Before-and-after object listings

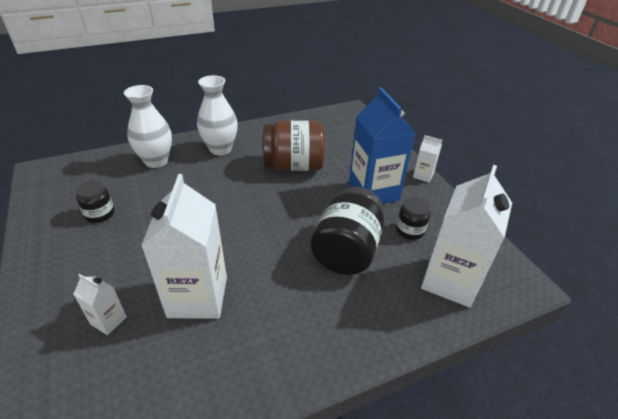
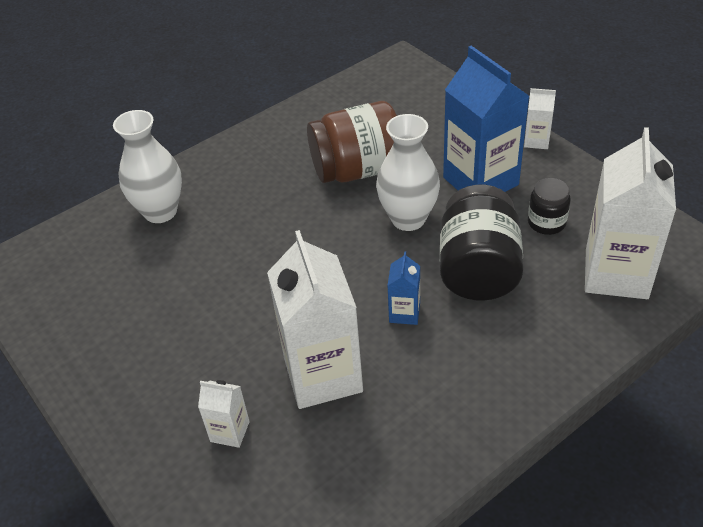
camera: 10 degrees left, 5 degrees up
(100, 214) = (130, 306): black jar -> none
(220, 149) = (242, 170): white vase -> white vase (408, 219)
(279, 267) = (404, 313): none -> blue carton

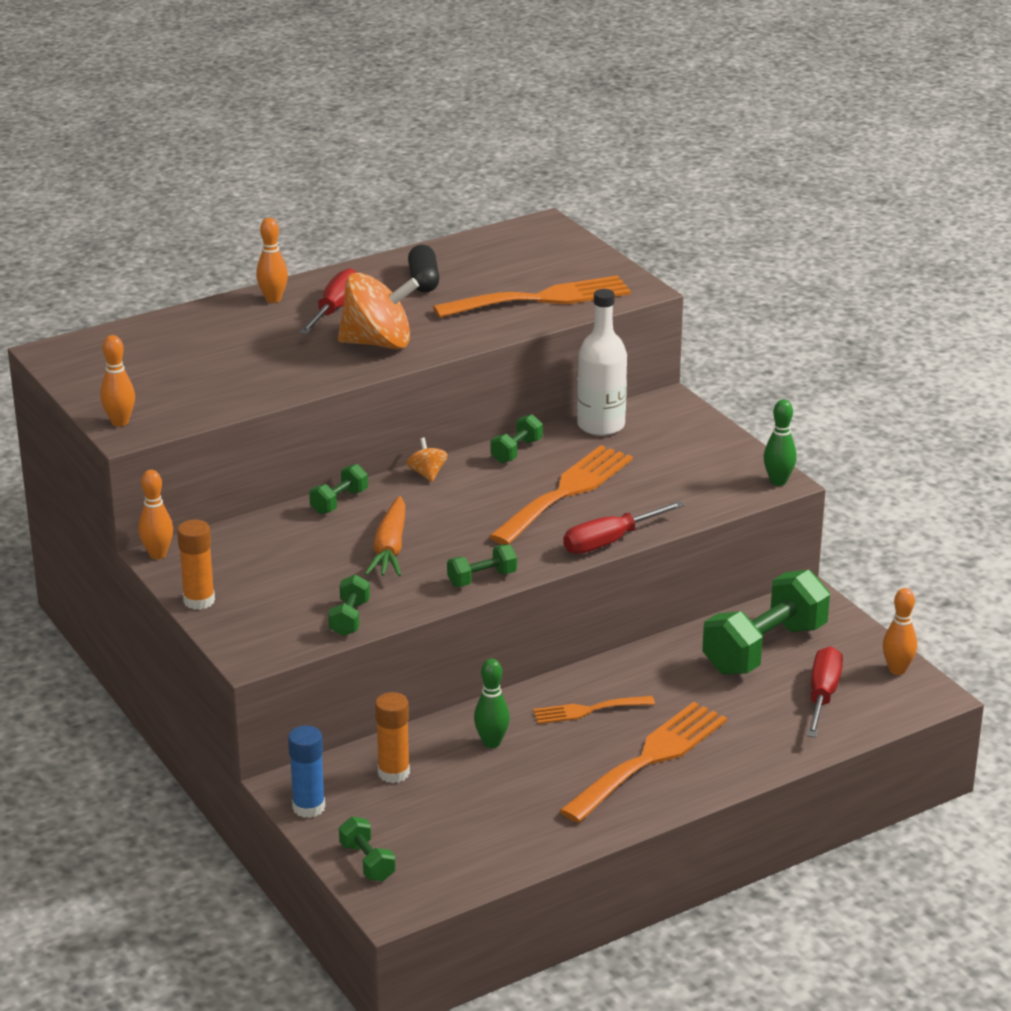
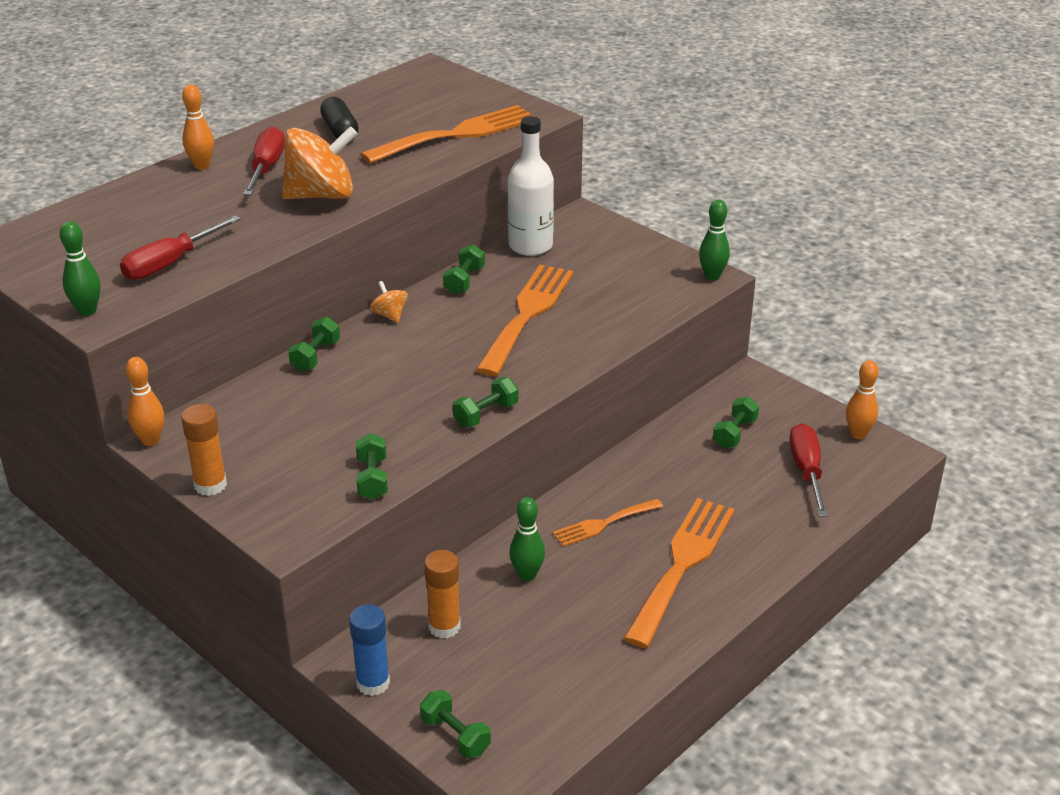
camera: 15 degrees left, 5 degrees up
(120, 422) = (87, 311): orange bowling pin -> green bowling pin
(390, 548) = (384, 397): orange carrot -> none
(609, 542) = (589, 357): red screwdriver -> red screwdriver (169, 264)
(764, 649) = (734, 433): green dumbbell -> green dumbbell, size x0.47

### Goal of the exercise
The expected response is every entry above, repeated exactly, pictures removed.

### Output of the task
camera: 10 degrees left, 5 degrees up
(100, 214) = (130, 306): black jar -> none
(220, 149) = (242, 170): white vase -> white vase (408, 219)
(279, 267) = (404, 313): none -> blue carton

camera: 15 degrees left, 5 degrees up
(120, 422) = (87, 311): orange bowling pin -> green bowling pin
(390, 548) = (384, 397): orange carrot -> none
(609, 542) = (589, 357): red screwdriver -> red screwdriver (169, 264)
(764, 649) = (734, 433): green dumbbell -> green dumbbell, size x0.47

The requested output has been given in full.